DATA LISTING —
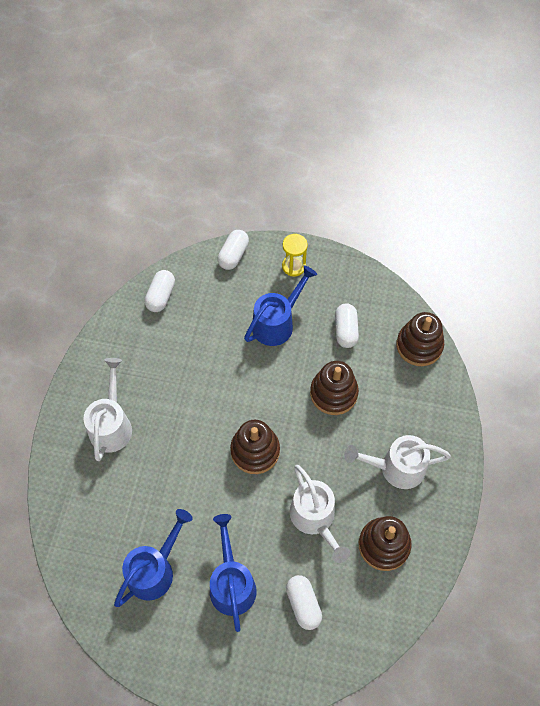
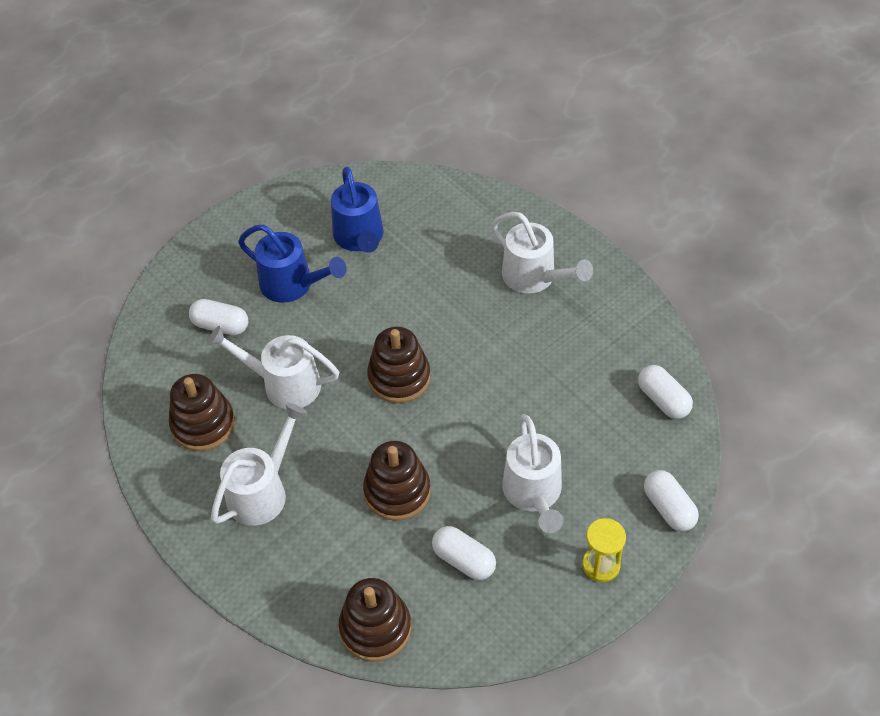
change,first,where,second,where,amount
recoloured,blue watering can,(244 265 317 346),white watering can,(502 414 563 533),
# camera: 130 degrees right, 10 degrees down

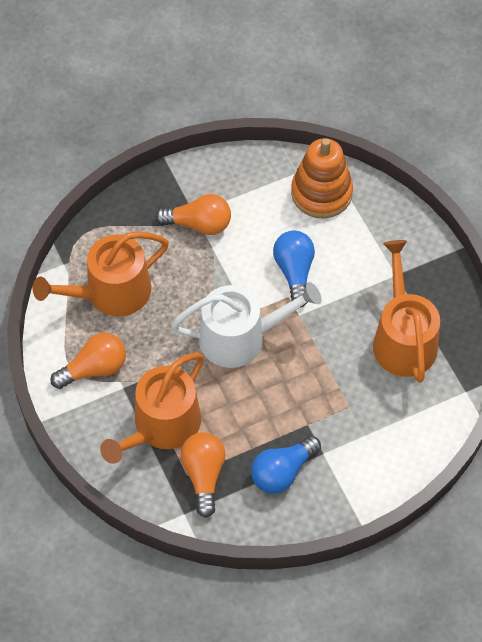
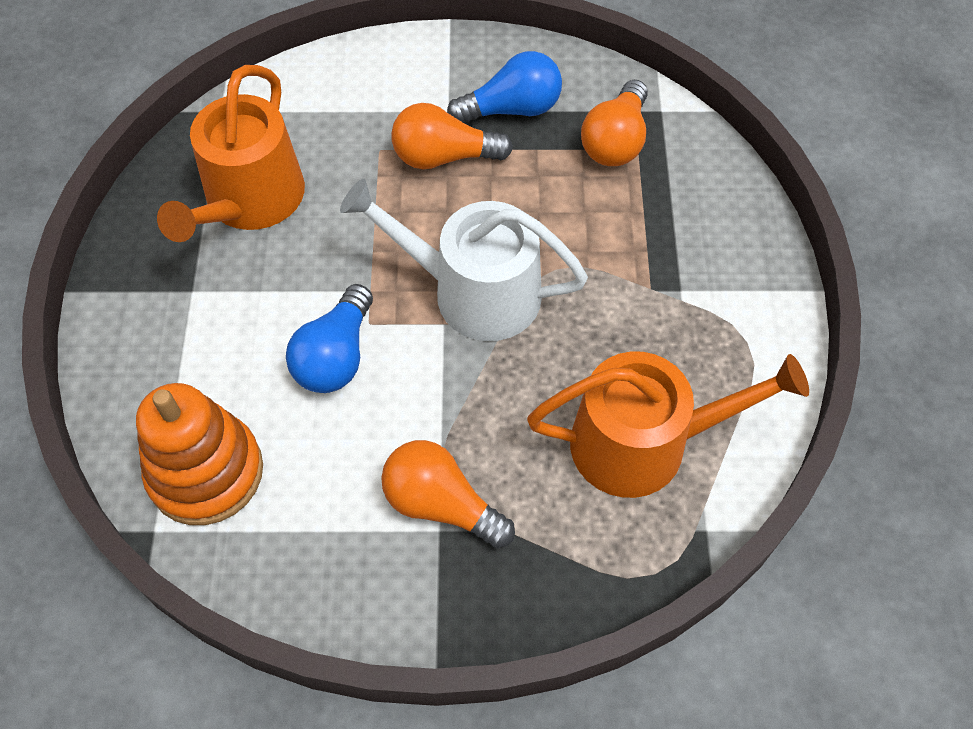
change,first,where,second,where,amount
moved,orange light bulb,(50 333 126 389),,(391 103 513 169),
removed,orange watering can,(100 353 204 464),,,
# camera: 155 degrees left, 0 degrees up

WHAT NEEDS TO BE DONE — Your reply should be the entries above, repeated exactly and free of pictures.

EXPECTED ANSWER —
change,first,where,second,where,amount
recoloured,blue watering can,(244 265 317 346),white watering can,(502 414 563 533),
# camera: 130 degrees right, 10 degrees down

change,first,where,second,where,amount
moved,orange light bulb,(50 333 126 389),,(391 103 513 169),
removed,orange watering can,(100 353 204 464),,,
# camera: 155 degrees left, 0 degrees up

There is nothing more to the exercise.